:: Task to complete ::
Exactly as they appear below, repeat the lines from the one with "R12: 82k (+5V, RESET) -> 82k (+5V, GND)" through the one with "TP1: test point (VX) -> test point (IN)". Drop every picture.

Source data

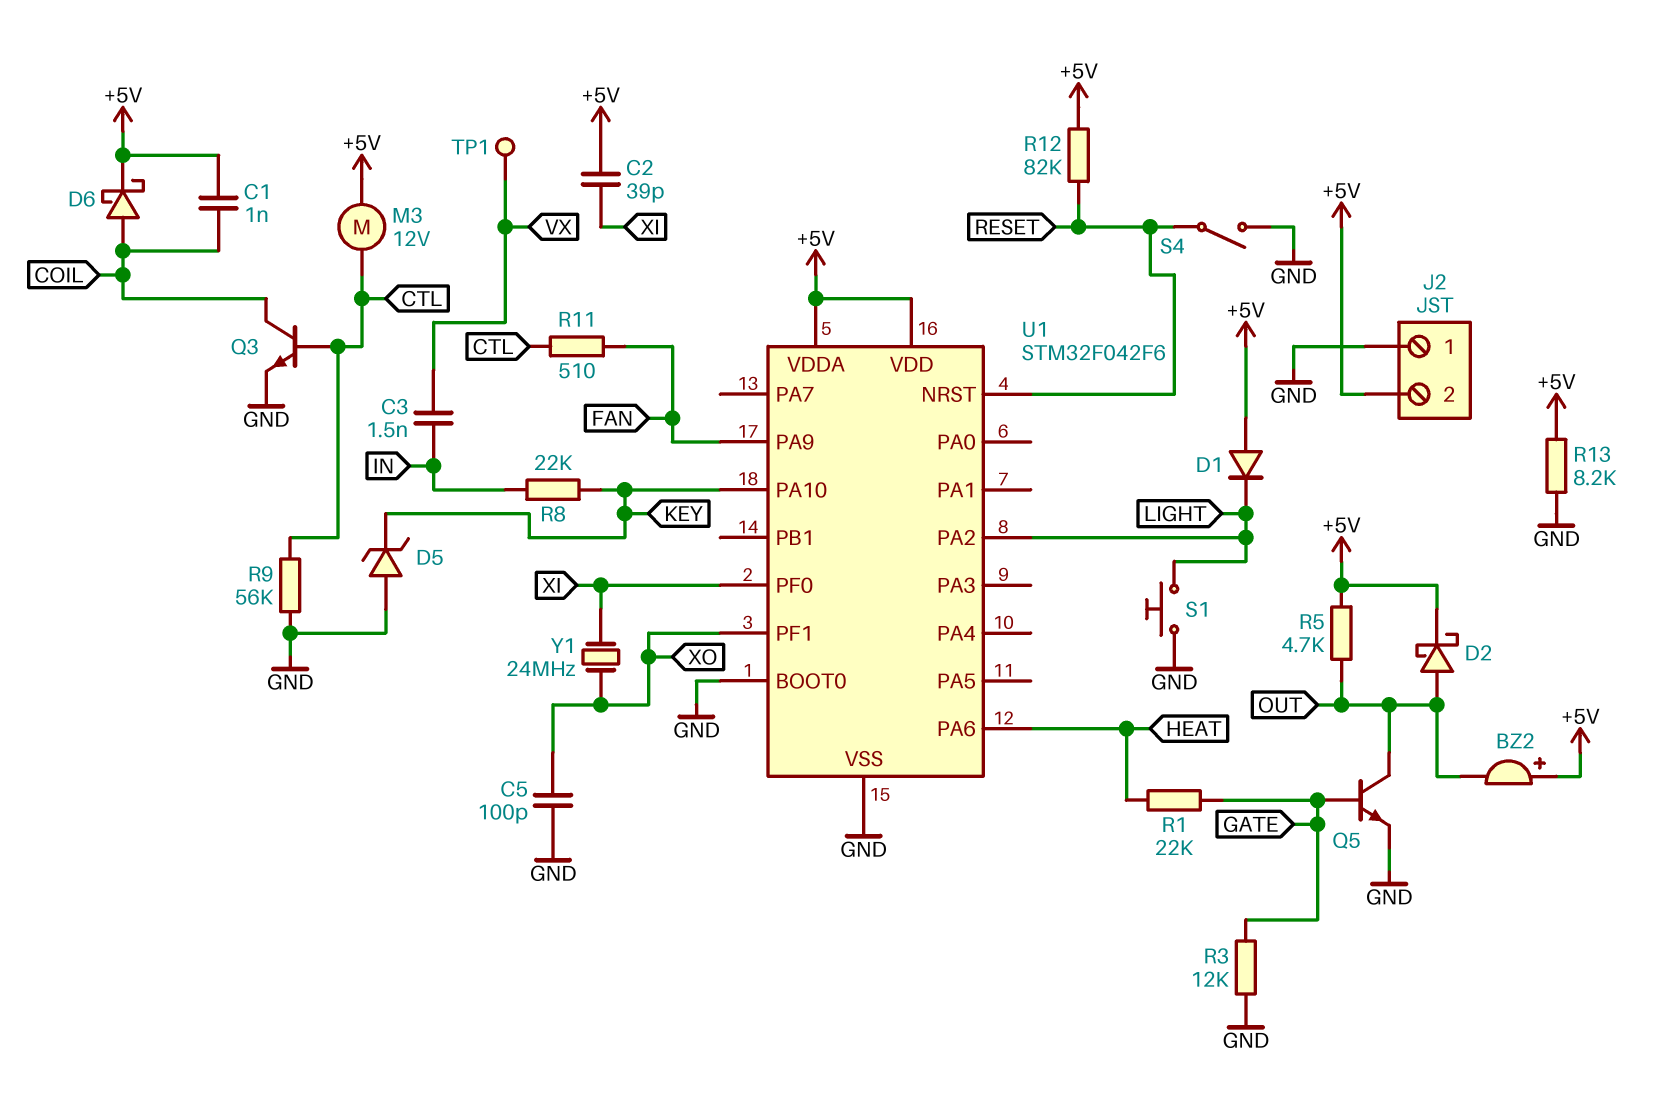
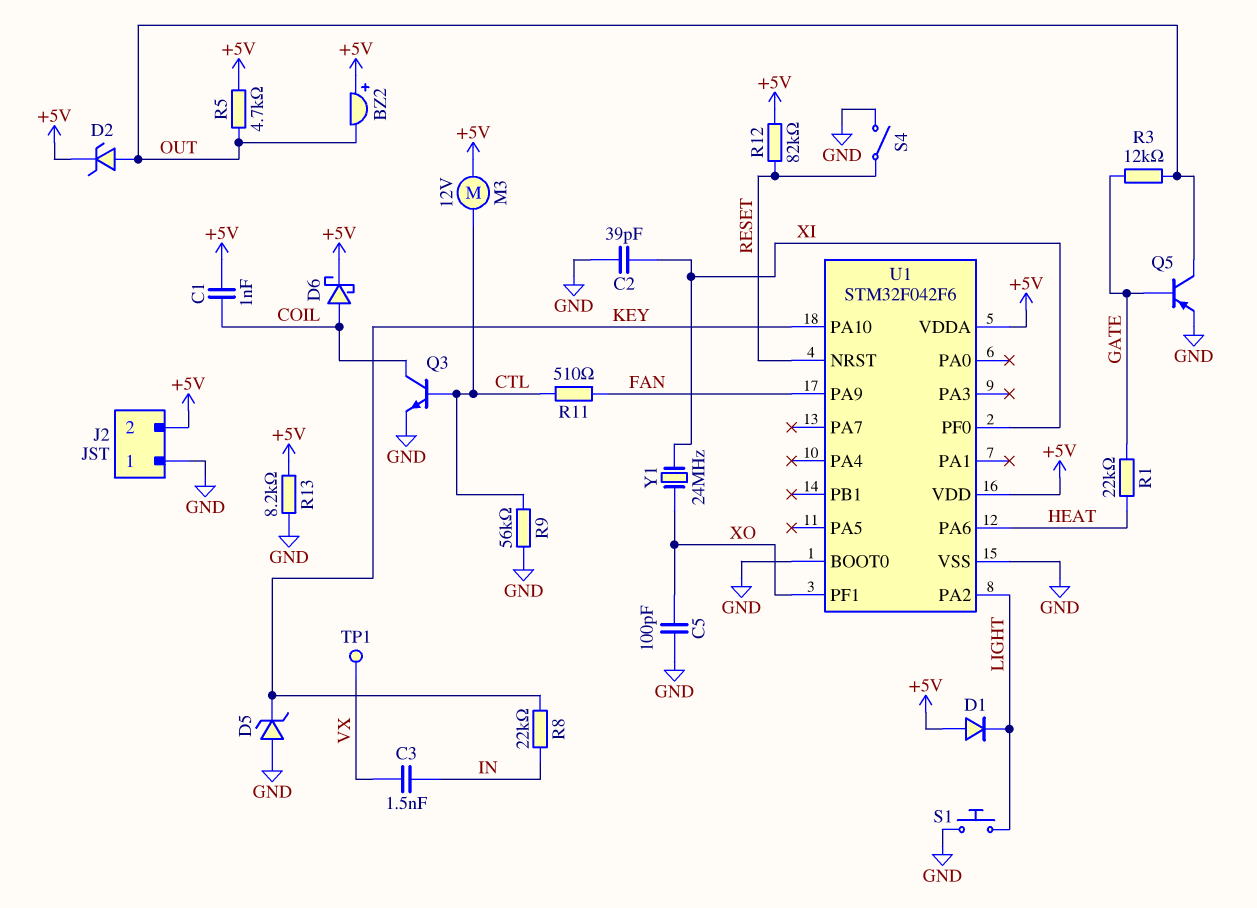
C2: 39pF (+5V, XI) -> 39pF (GND, XI)
D2: schottky (A OUT, K +5V) -> zener (A OUT, K +5V)
Q5: NPN (B GATE, C OUT, E GND) -> PNP (B GATE, C OUT, E GND)
R3: 12k (GATE, GND) -> 12k (GATE, OUT)

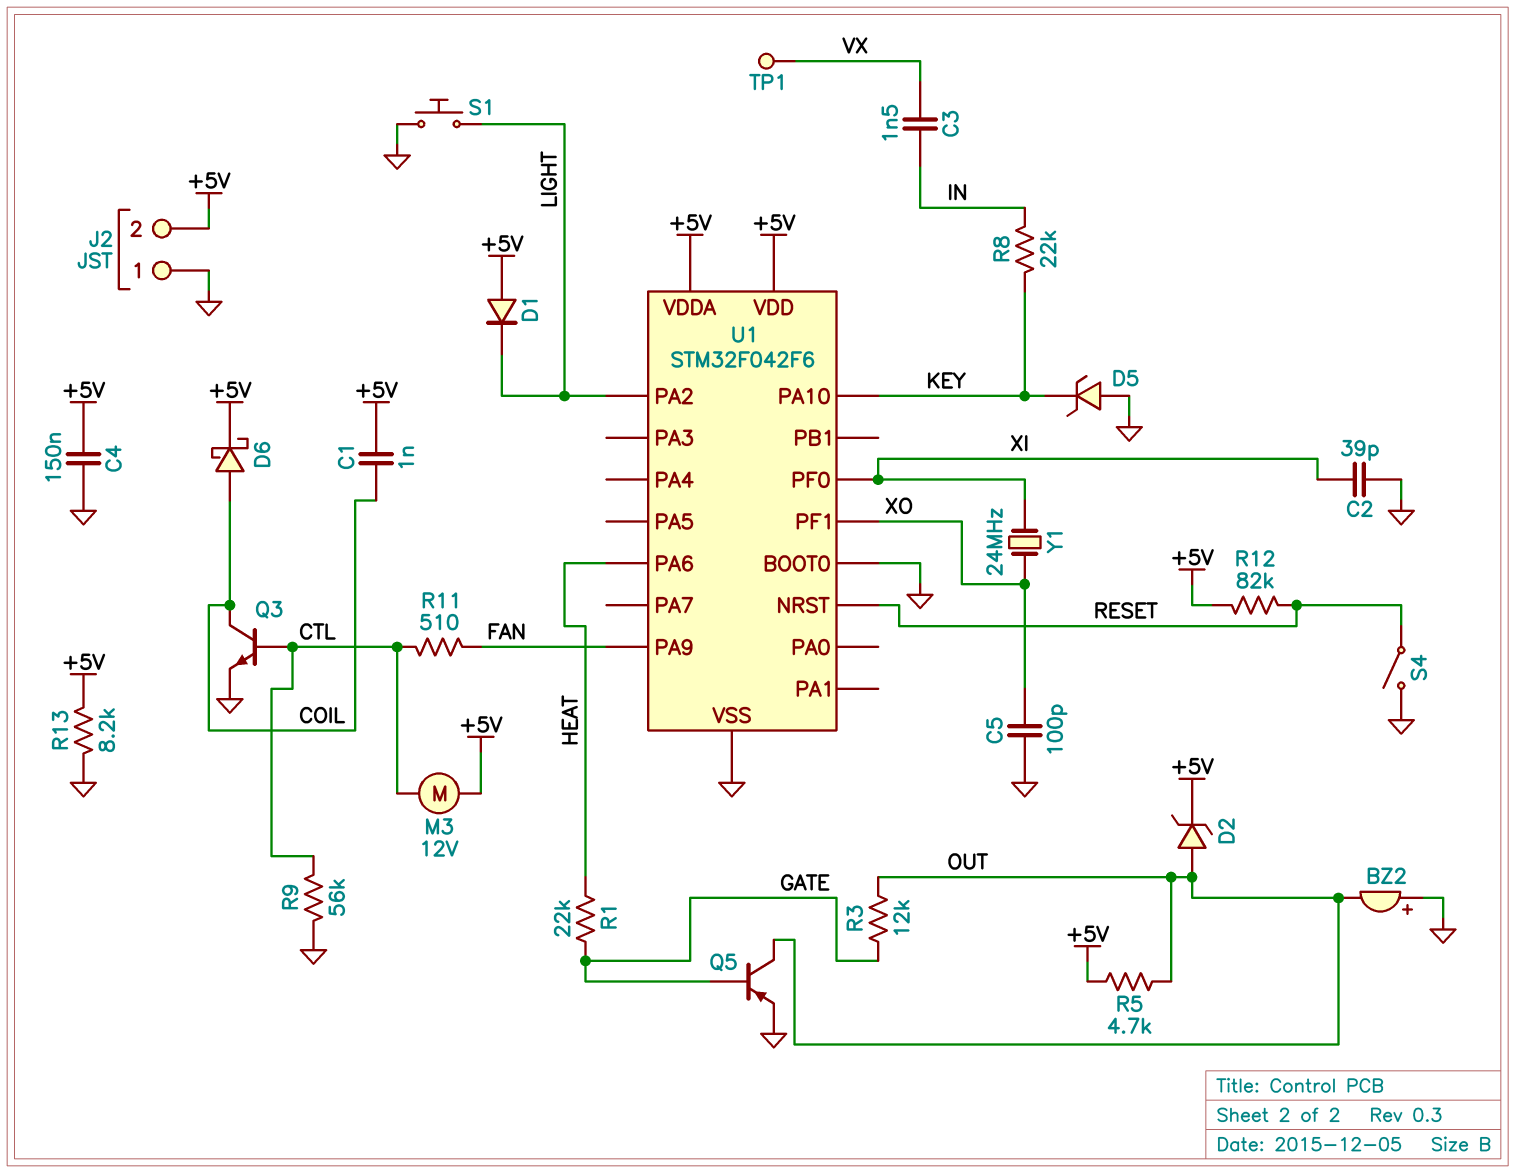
BZ2: buzzer (plus +5V, minus OUT) -> buzzer (plus GND, minus OUT)
C4: none -> 150nF (+5V, GND)

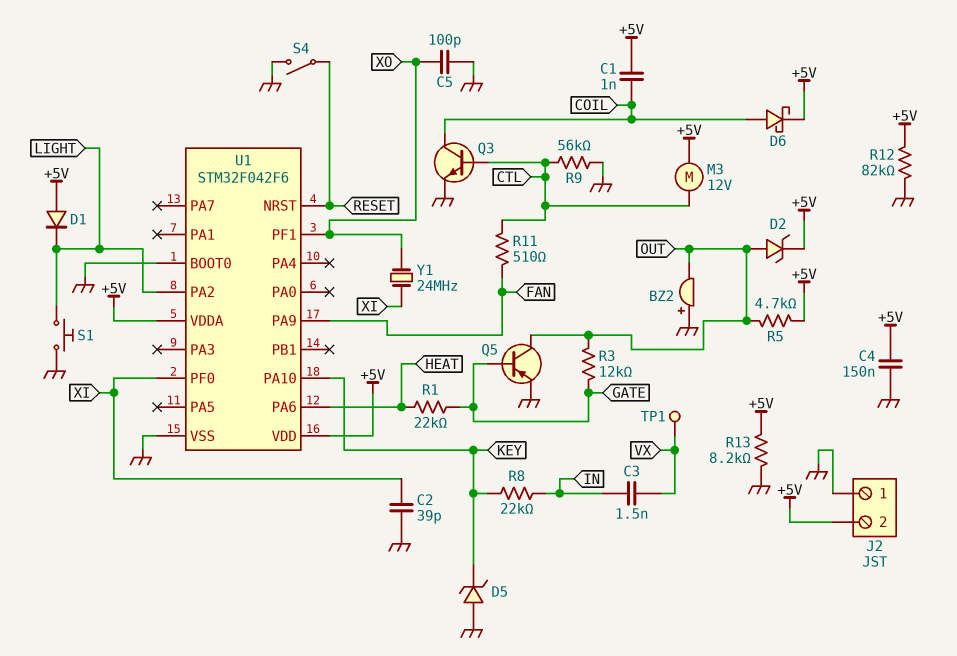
R12: 82k (+5V, RESET) -> 82k (+5V, GND)

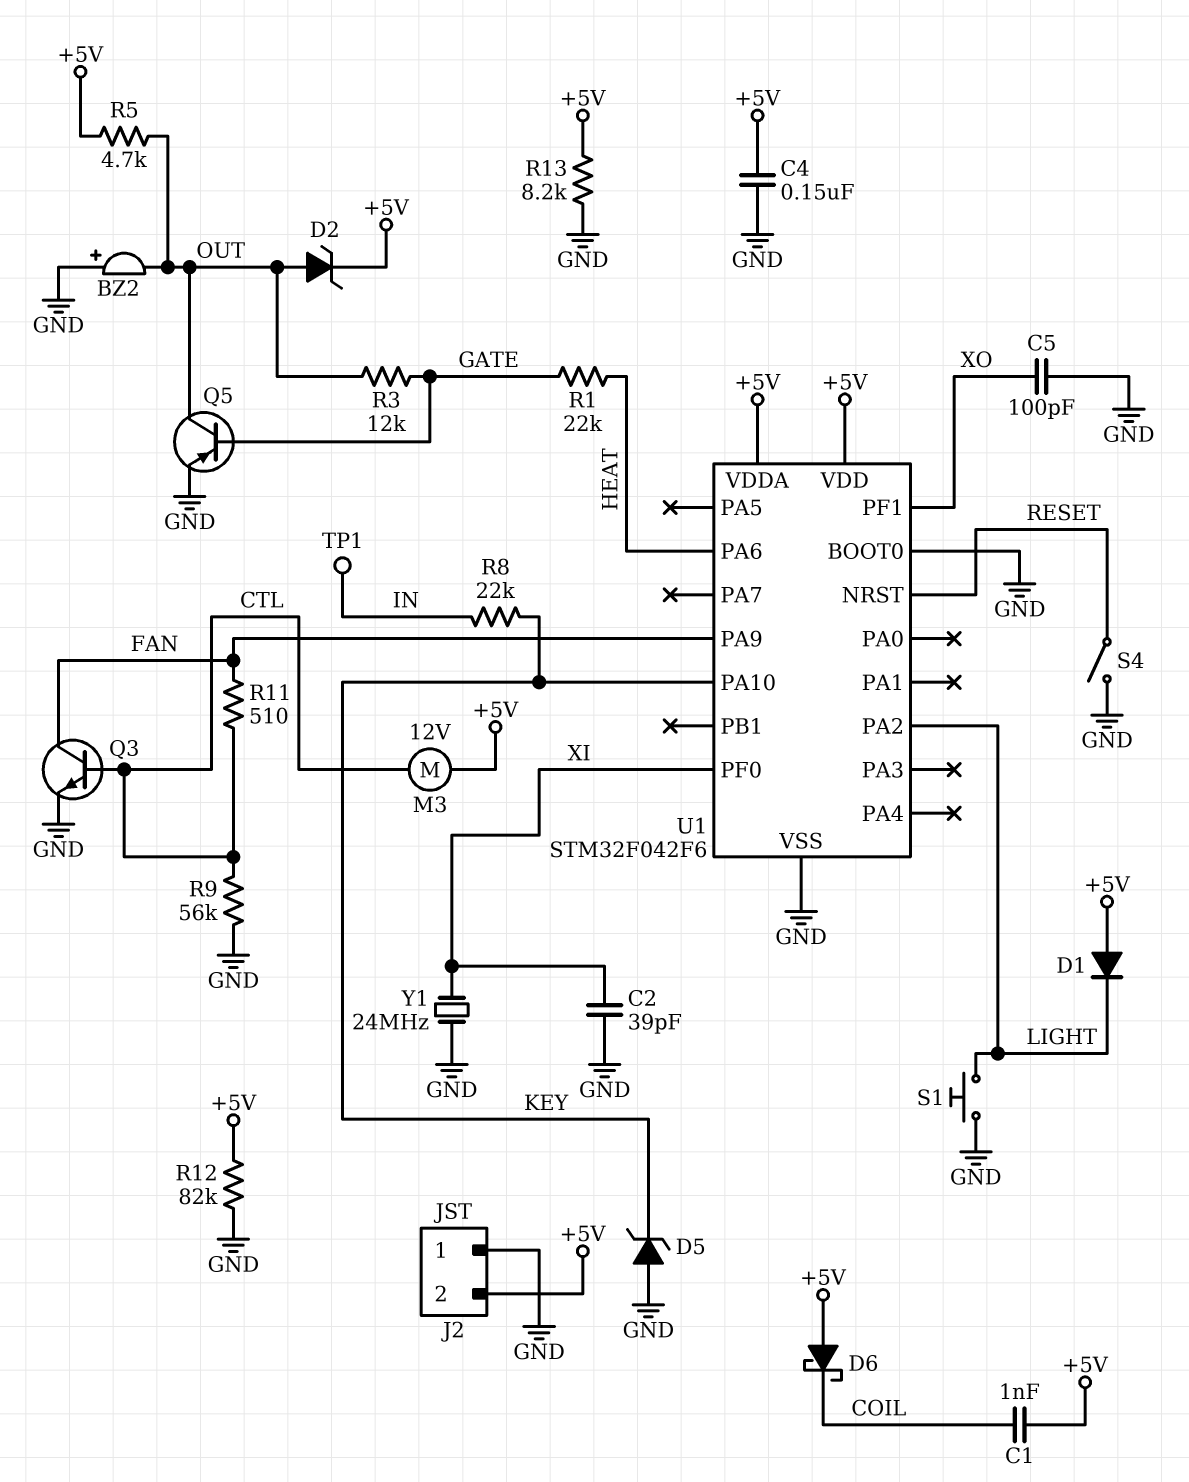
C3: 1.5nF (IN, VX) -> none
D6: schottky (A COIL, K +5V) -> schottky (A +5V, K COIL)
Q3: NPN (B CTL, C COIL, E GND) -> NPN (B CTL, C FAN, E GND)
TP1: test point (VX) -> test point (IN)
Y1: 24MHz (XI, XO) -> 24MHz (GND, XI)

:: Task answer ::
R12: 82k (+5V, RESET) -> 82k (+5V, GND)

C3: 1.5nF (IN, VX) -> none
D6: schottky (A COIL, K +5V) -> schottky (A +5V, K COIL)
Q3: NPN (B CTL, C COIL, E GND) -> NPN (B CTL, C FAN, E GND)
TP1: test point (VX) -> test point (IN)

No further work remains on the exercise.